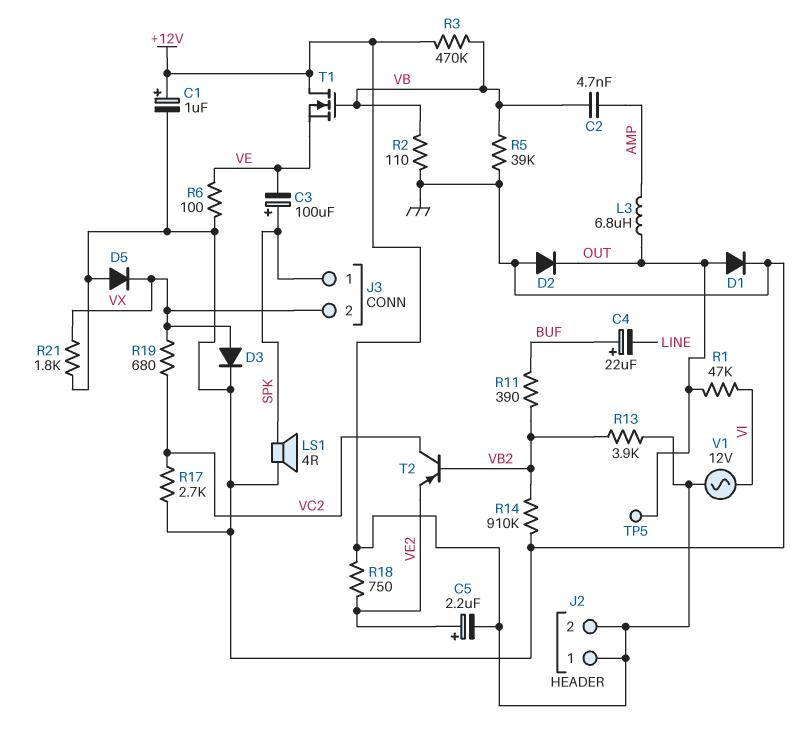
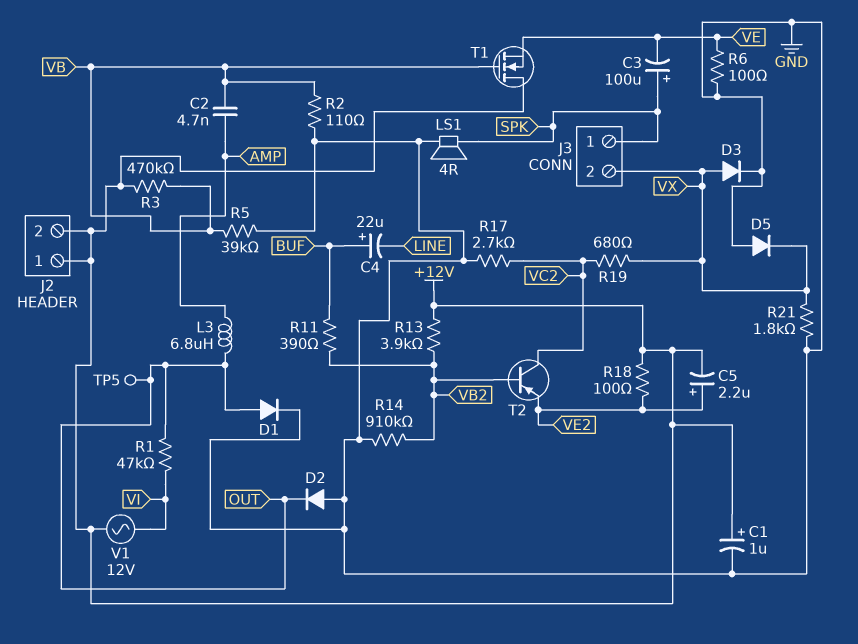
R18: 750 (+12V, VE2) -> 100 (+12V, VE2)

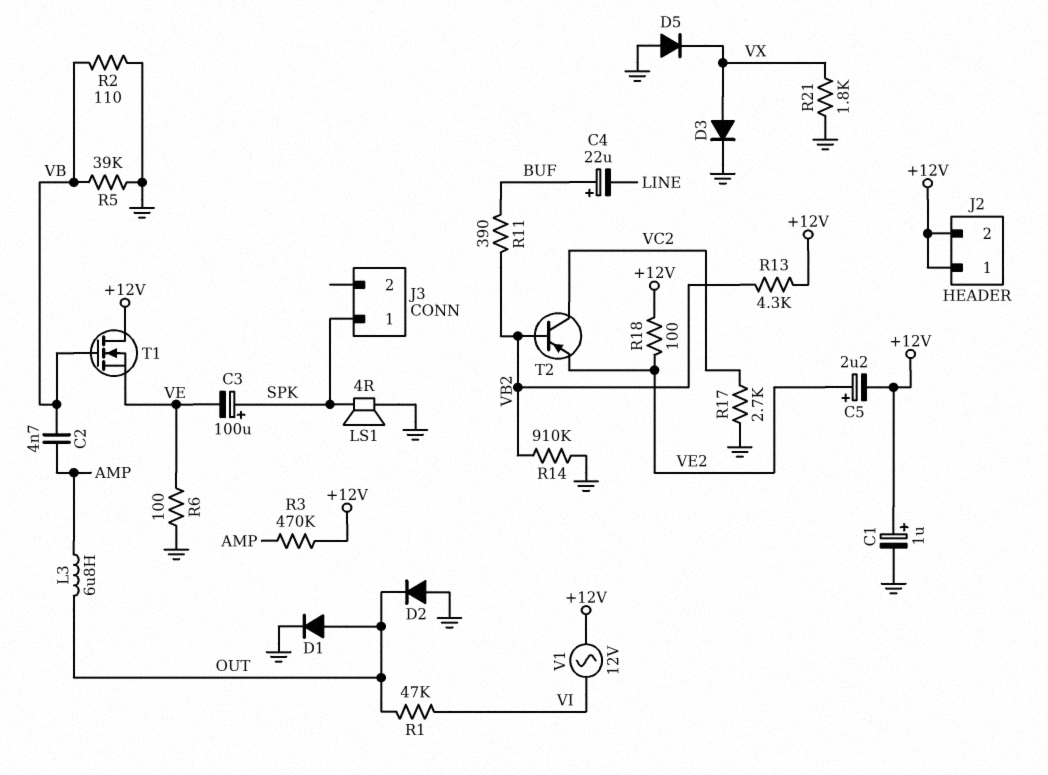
J3 pin 2: VX -> none
R3: 470k (+12V, VB) -> 470k (+12V, AMP)
R13: 3.9k (+12V, VB2) -> 4.3k (+12V, VB2)
R19: 680 (VC2, VX) -> none
TP5: test point (OUT) -> none

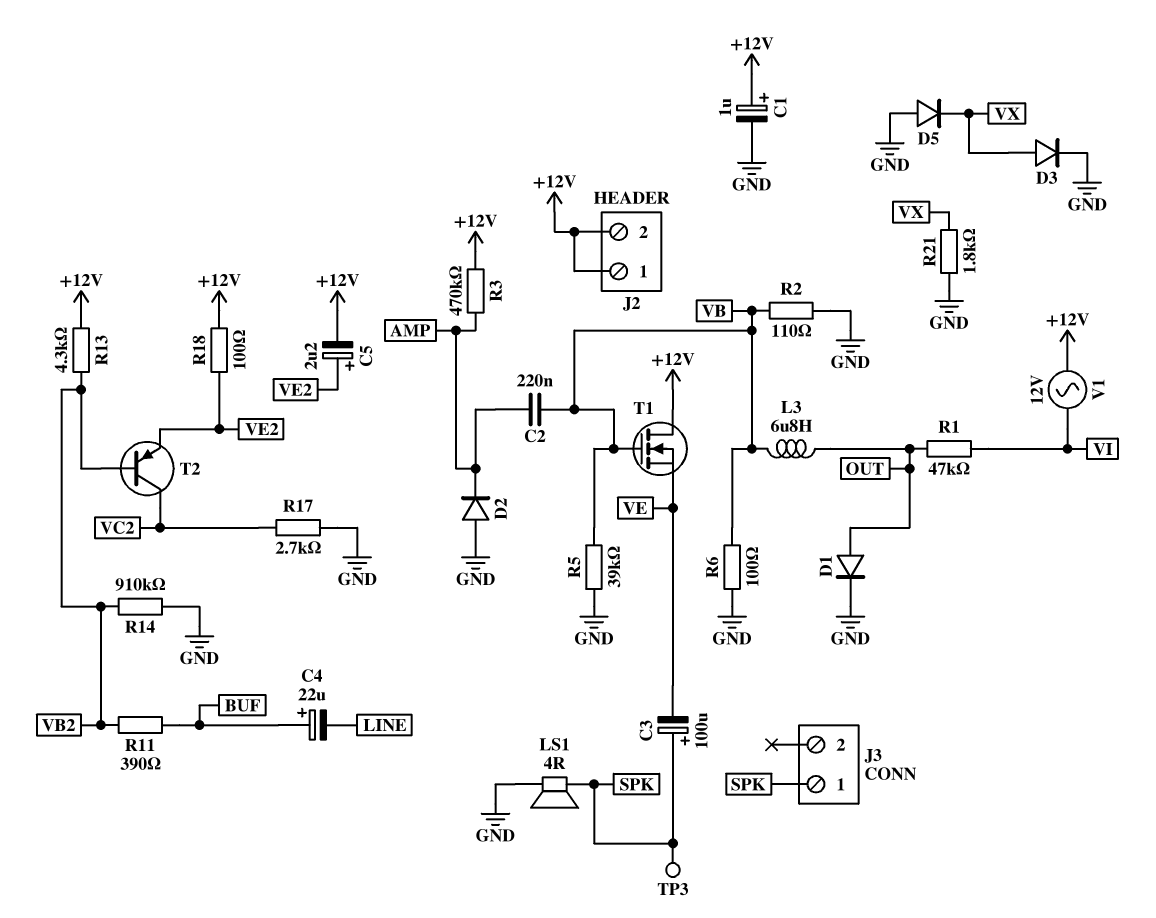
C2: 4.7nF (AMP, VB) -> 220nF (AMP, VB)
D2: diode (A GND, K OUT) -> diode (A GND, K AMP)
L3: 6.8uH (AMP, OUT) -> 6.8uH (OUT, VB)
R6: 100 (GND, VE) -> 100 (GND, VB)
TP3: none -> test point (SPK)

------------------------------

- [EXERCISE INSTRUCTIONS]:
Copy the entries exactly. Leave out the images.

- [ANSWER TO THIS PROBLEM]:
R18: 750 (+12V, VE2) -> 100 (+12V, VE2)

J3 pin 2: VX -> none
R3: 470k (+12V, VB) -> 470k (+12V, AMP)
R13: 3.9k (+12V, VB2) -> 4.3k (+12V, VB2)
R19: 680 (VC2, VX) -> none
TP5: test point (OUT) -> none

C2: 4.7nF (AMP, VB) -> 220nF (AMP, VB)
D2: diode (A GND, K OUT) -> diode (A GND, K AMP)
L3: 6.8uH (AMP, OUT) -> 6.8uH (OUT, VB)
R6: 100 (GND, VE) -> 100 (GND, VB)
TP3: none -> test point (SPK)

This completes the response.